**DATA TO EXAMINE**
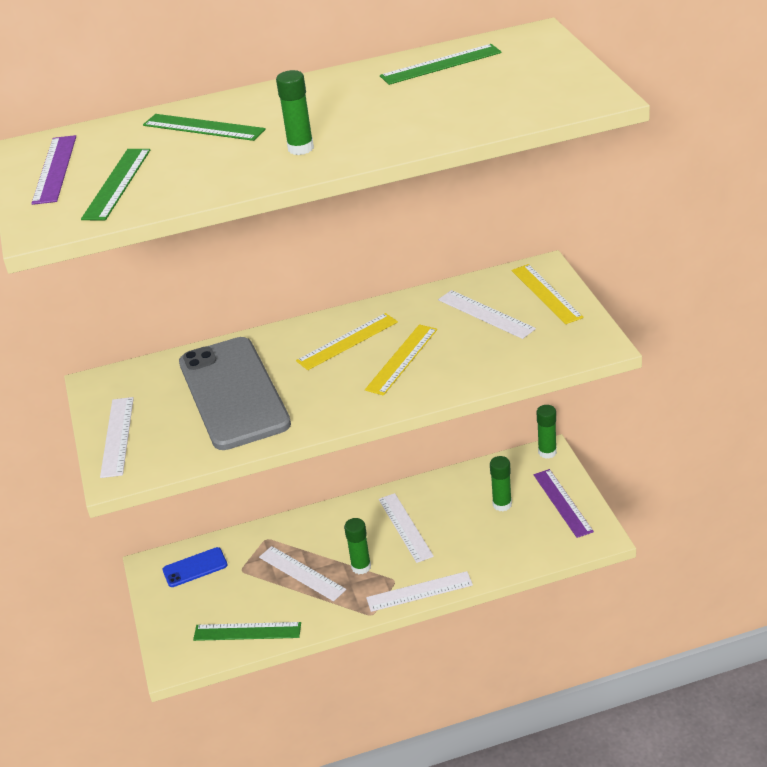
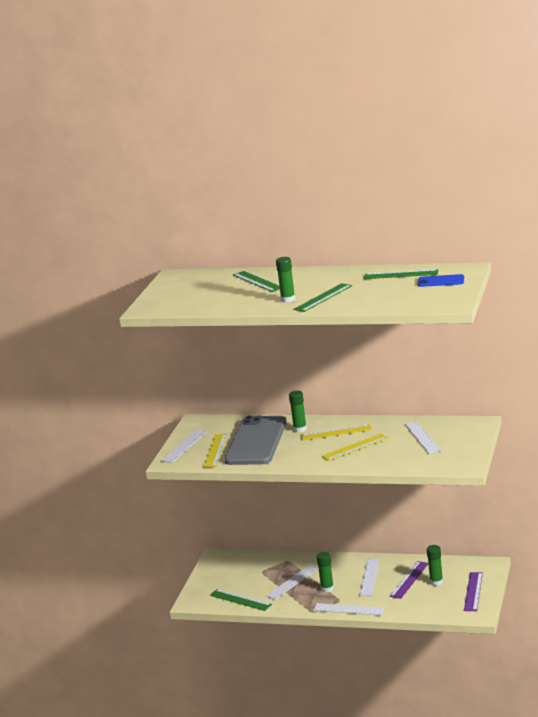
camera: 30 degrees right, 15 degrees down
(54, 169) = (175, 286): purple ruler -> purple ruler (409, 580)
(117, 184) = (194, 298): green ruler -> green ruler (323, 297)
(195, 567) = (238, 563): blue phone -> blue phone (441, 281)
(302, 573) = (292, 582): white ruler -> white ruler turned 60 degrees clockwise
(546, 293) = (467, 435): yellow ruler -> yellow ruler (216, 450)
(547, 452) = (490, 564): green glue stick -> green glue stick (300, 429)

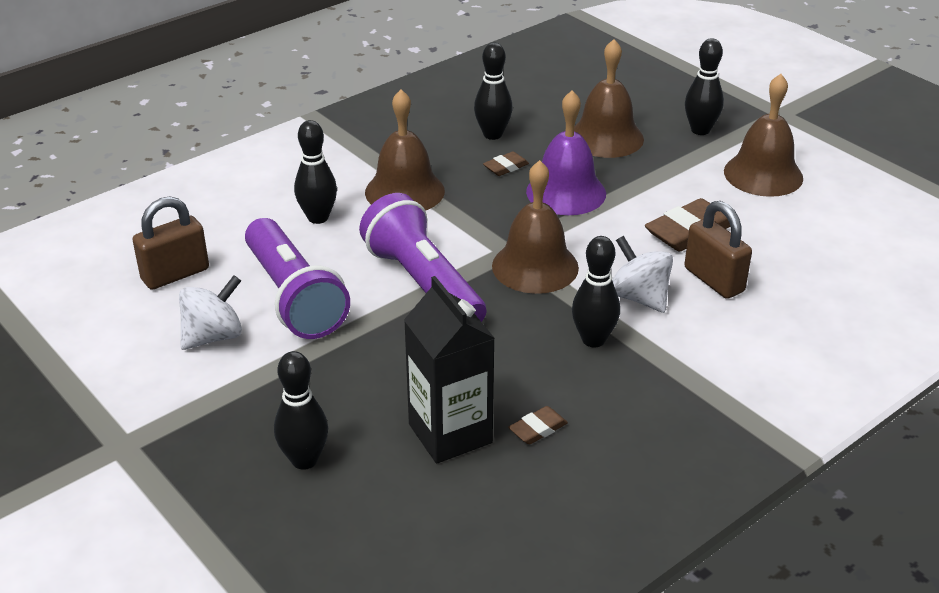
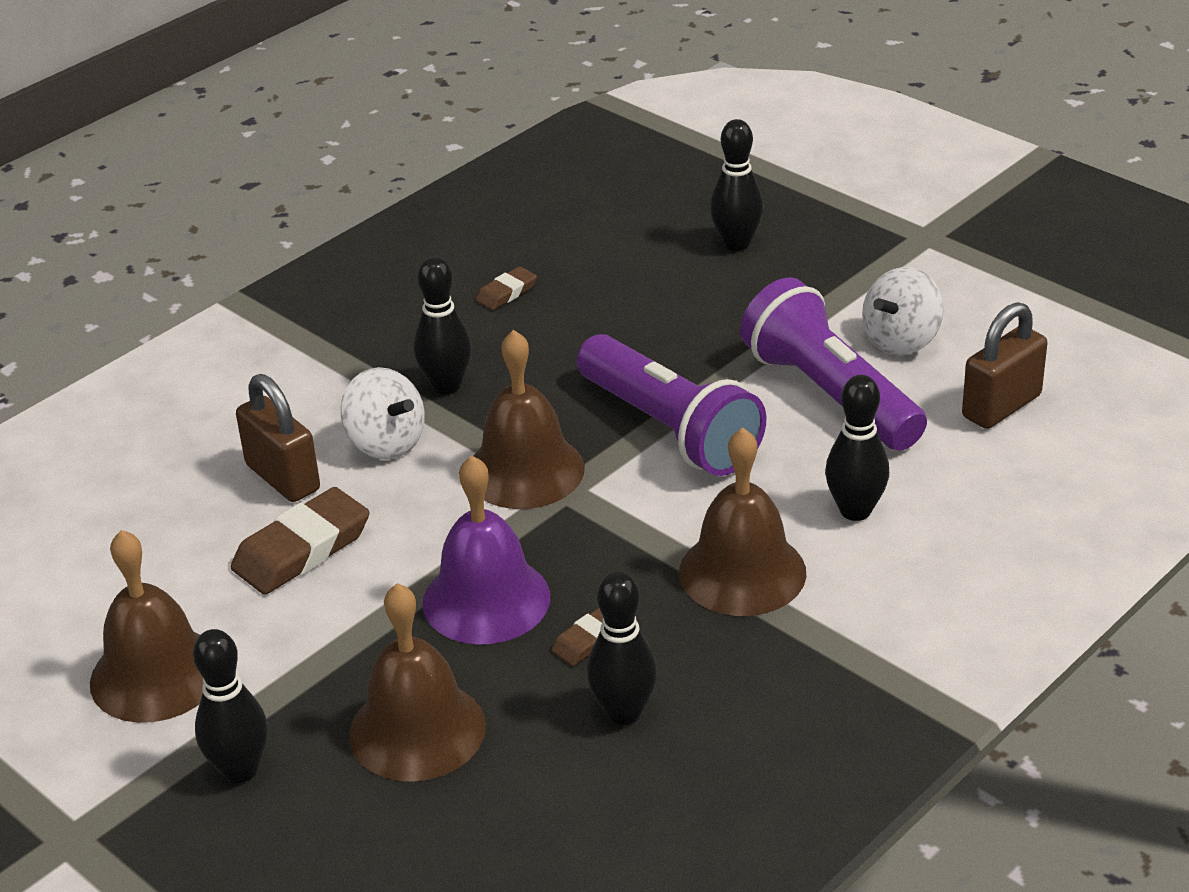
camera: 175 degrees right, 0 degrees up
(450, 433) = (597, 279): black carton -> none

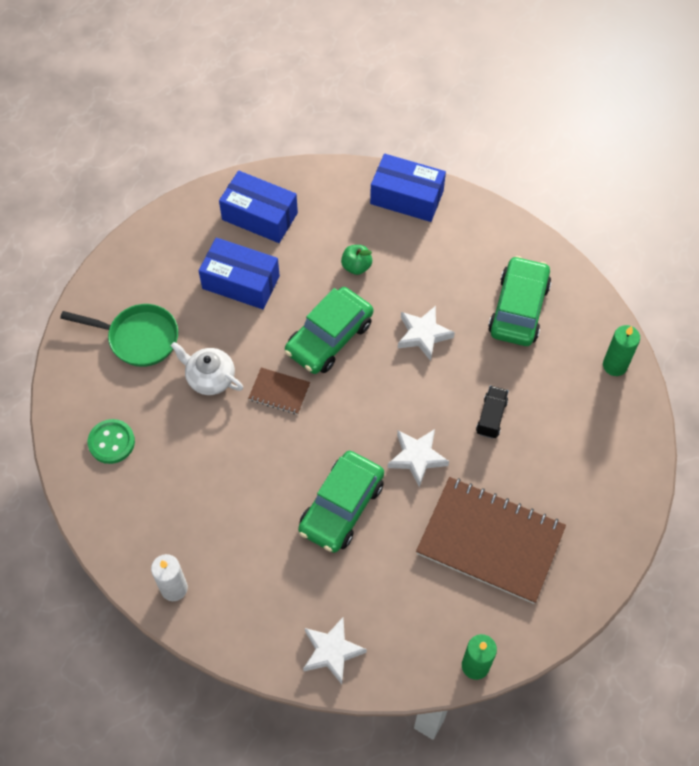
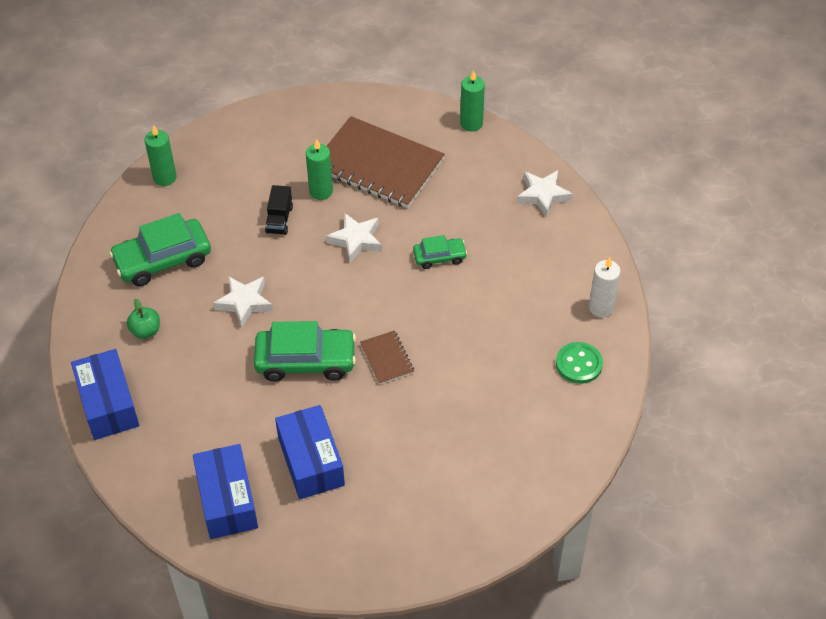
camera: 130 degrees left, 10 degrees down
(111, 442) = (543, 435): green button -> green button (579, 364)
(138, 338) = (437, 494): green pan -> none
(210, 378) = (421, 413): white teapot -> none
(341, 507) = (439, 257): green car -> green car, size x0.55
(356, 266) = (217, 390): green apple -> green apple (146, 331)
(490, 541) = (378, 165): brown notebook -> brown notebook turned 45 degrees counterclockwise
(491, 417) = (279, 219): black truck -> black truck turned 60 degrees counterclockwise
(497, 471) = (321, 191): none -> green candle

**PROBLEM DESCRIPTION**
An exact copy of the lines from the one with "(111, 442) = (543, 435): green" to the final line of the entries is all that the answer should hold.

**OUTPUT FOR THIS EXERCISE**
(111, 442) = (543, 435): green button -> green button (579, 364)
(138, 338) = (437, 494): green pan -> none
(210, 378) = (421, 413): white teapot -> none
(341, 507) = (439, 257): green car -> green car, size x0.55
(356, 266) = (217, 390): green apple -> green apple (146, 331)
(490, 541) = (378, 165): brown notebook -> brown notebook turned 45 degrees counterclockwise
(491, 417) = (279, 219): black truck -> black truck turned 60 degrees counterclockwise
(497, 471) = (321, 191): none -> green candle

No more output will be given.